## WORK ORDER:
Write out exactly the lines from the one containing "tan brick G7:G9" through the last line of the records below, both included, and leave out any pictures.

## EXCERPTED DATA:
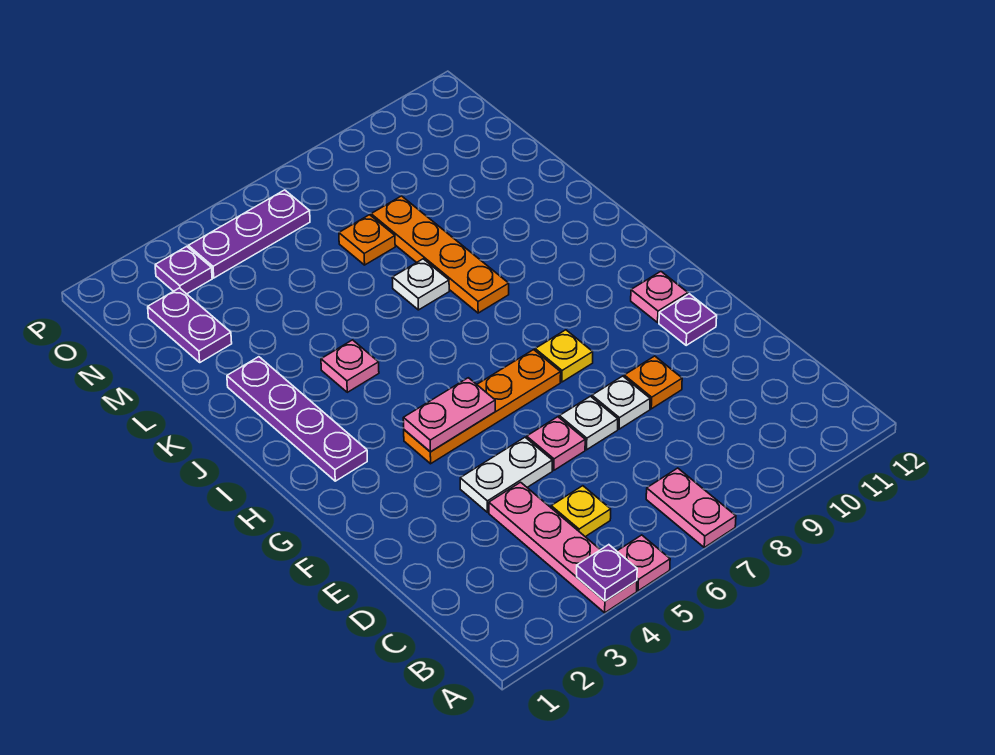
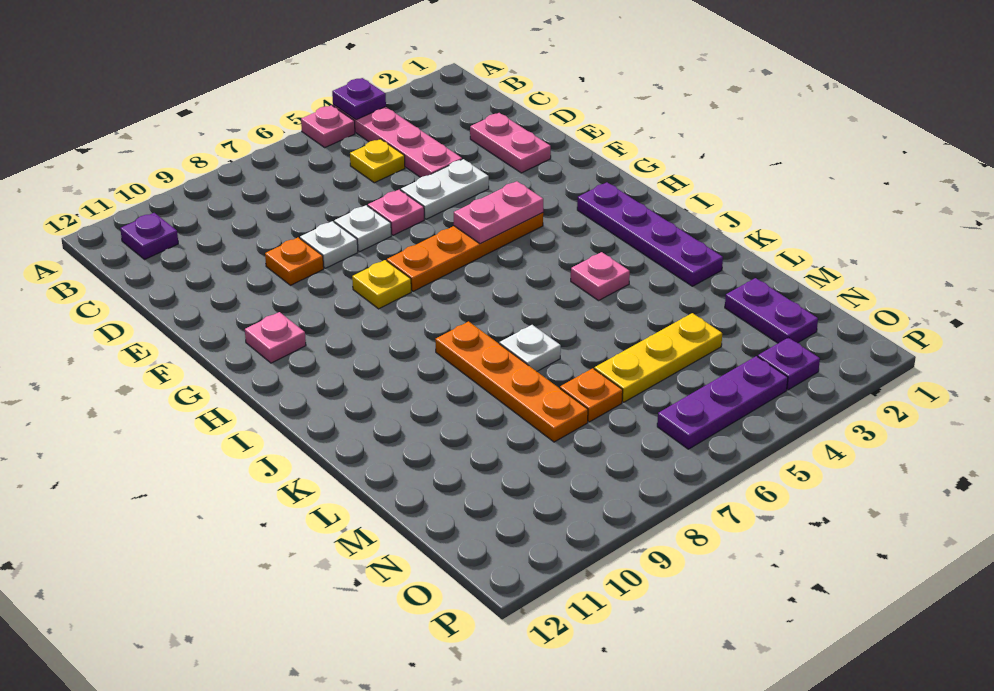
pink plate A7:B7 level 1 -> pink plate D2:E2 level 1
purple plate F11 level 1 -> purple plate B11 level 1
none -> yellow plate M4:M6 level 1

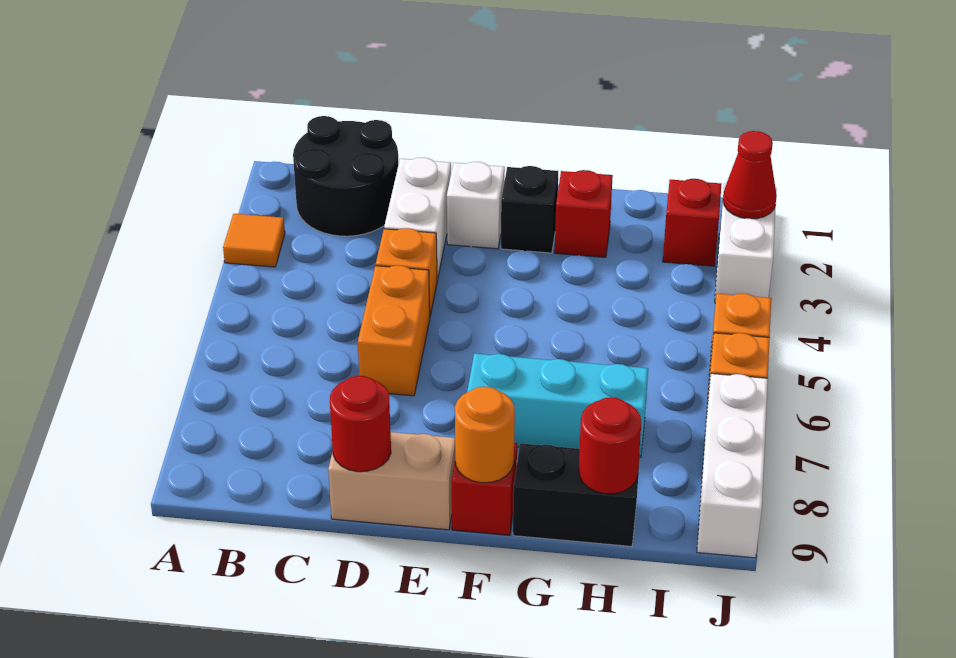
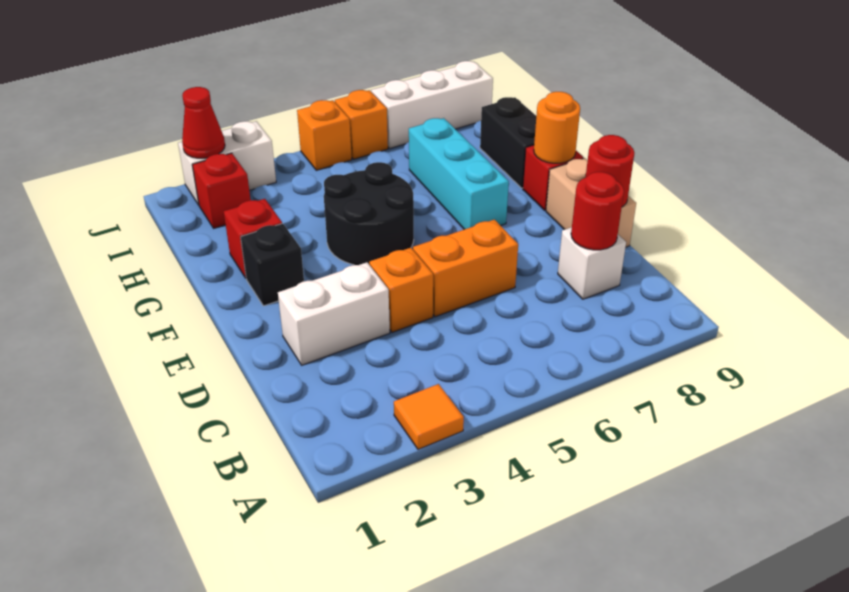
black round brick B1:C2 level 1 -> black round brick F4:G5 level 1
white brick E2 level 1 -> white brick C8 level 1
red round brick H9 level 2 -> red round brick C8 level 2

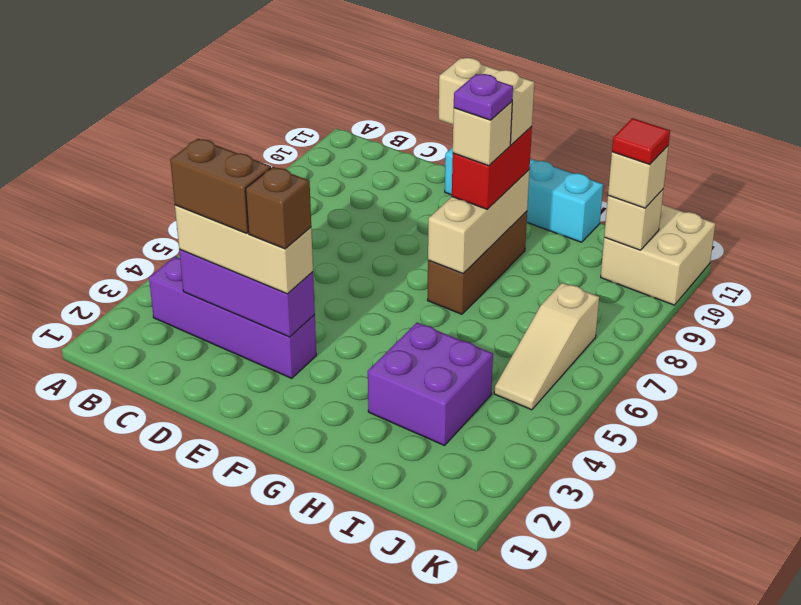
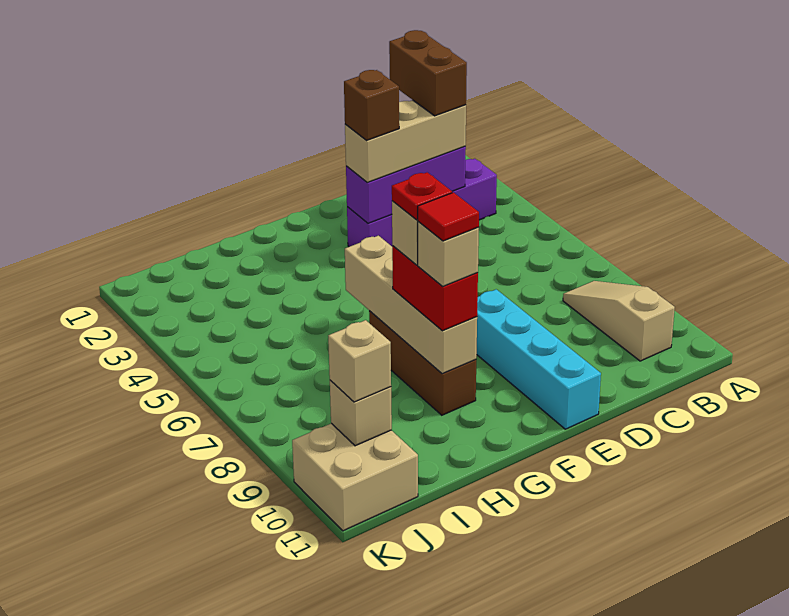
brown brick C3:D3 level 4 -> brown brick C2:C3 level 4
cyan brick E11:H11 level 1 -> cyan brick E8:E11 level 1
tan brick F9:G9 level 4 -> tan brick G9 level 4
tan brick G7:G9 level 2 -> tan brick G6:G9 level 2
purple plate G8 level 5 -> red plate G8 level 5
purple brick H3:I4 level 1 -> none
tan slope J5:J7 level 1 top 7 -> tan slope B8:B10 level 1 top 10
red tile J10 level 4 -> red tile G9 level 5

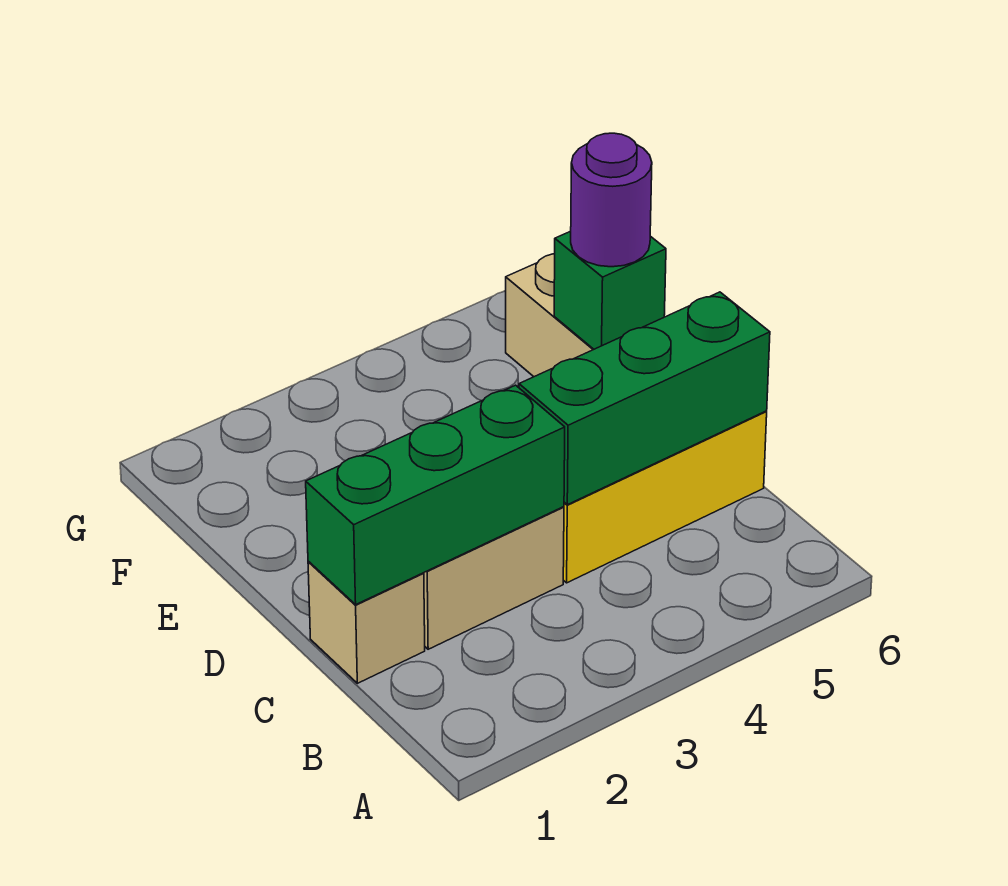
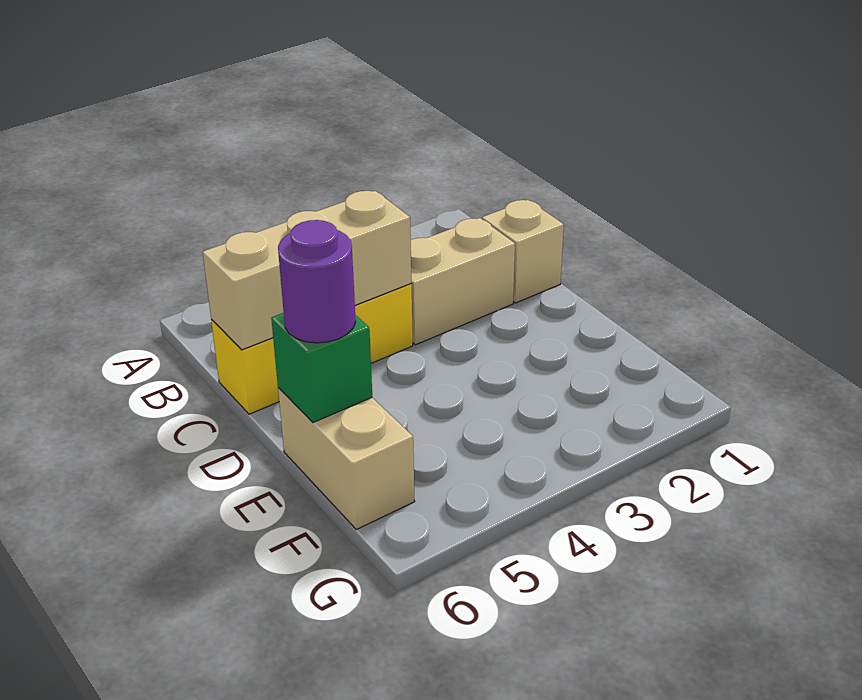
green brick C1:C3 level 2 -> none
green brick C4:C6 level 2 -> tan brick C4:C6 level 2

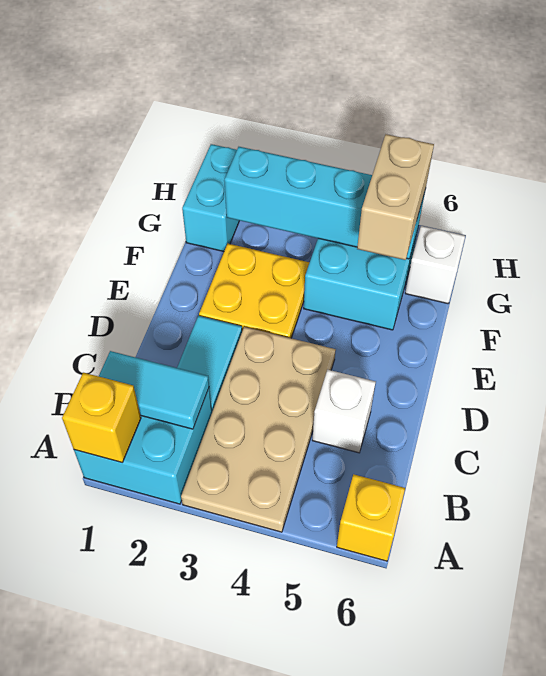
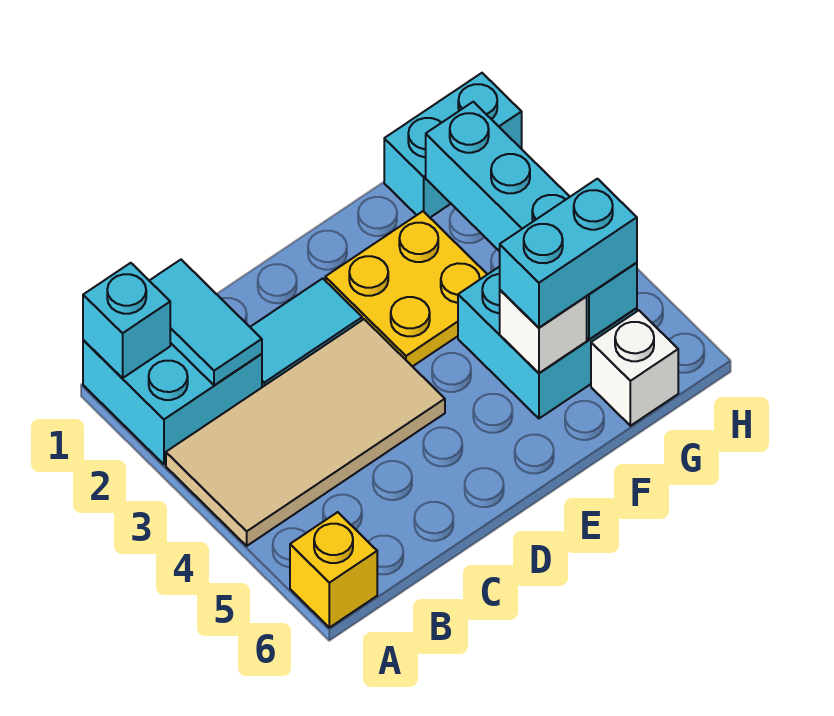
yellow brick A1 level 2 -> cyan brick A1 level 2
tan plate A3:D4 level 1 -> tan tile A3:D4 level 1
white brick C5 level 1 -> white brick F5 level 2
tan brick F5:G5 level 3 -> cyan brick F5:G5 level 3

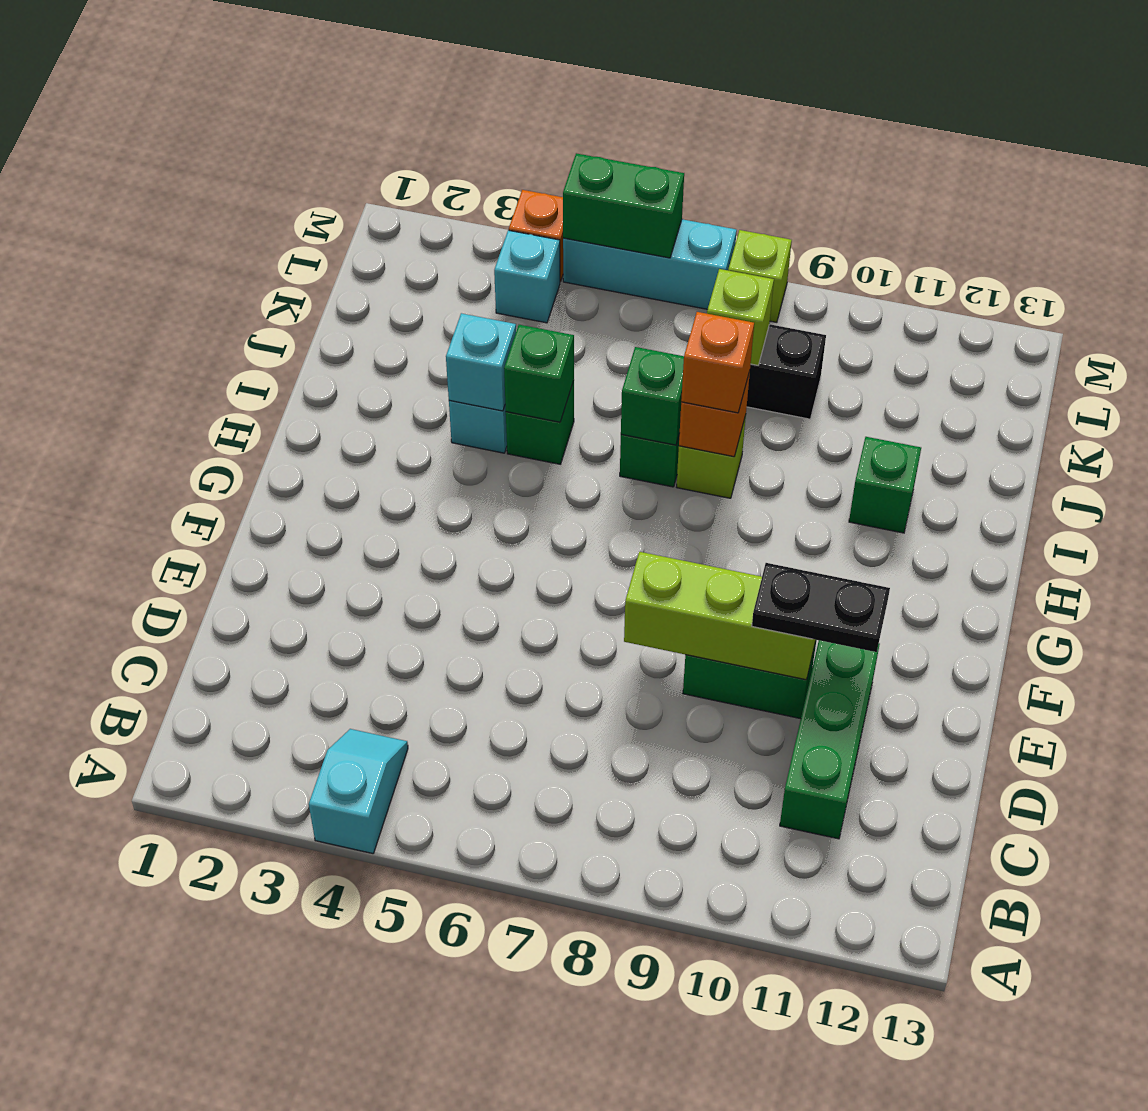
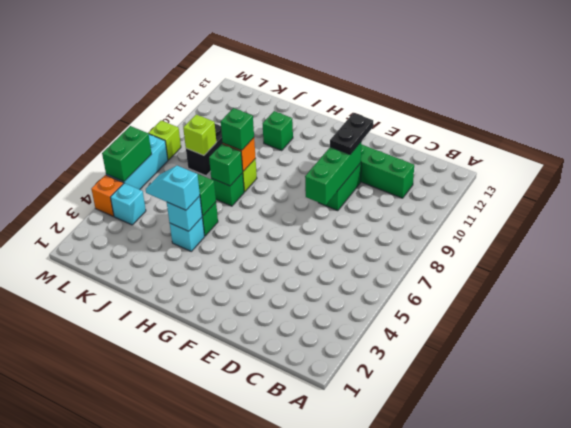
cyan slope A4:B4 level 1 top A -> cyan slope I4:J4 level 3 top I
lime brick E8:E10 level 2 -> green brick E8:E10 level 2
orange brick I8 level 3 -> green brick I8 level 3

## WORKED SOLUTION:
tan brick G7:G9 level 2 -> tan brick G6:G9 level 2
purple plate G8 level 5 -> red plate G8 level 5
purple brick H3:I4 level 1 -> none
tan slope J5:J7 level 1 top 7 -> tan slope B8:B10 level 1 top 10
red tile J10 level 4 -> red tile G9 level 5

green brick C1:C3 level 2 -> none
green brick C4:C6 level 2 -> tan brick C4:C6 level 2

yellow brick A1 level 2 -> cyan brick A1 level 2
tan plate A3:D4 level 1 -> tan tile A3:D4 level 1
white brick C5 level 1 -> white brick F5 level 2
tan brick F5:G5 level 3 -> cyan brick F5:G5 level 3

cyan slope A4:B4 level 1 top A -> cyan slope I4:J4 level 3 top I
lime brick E8:E10 level 2 -> green brick E8:E10 level 2
orange brick I8 level 3 -> green brick I8 level 3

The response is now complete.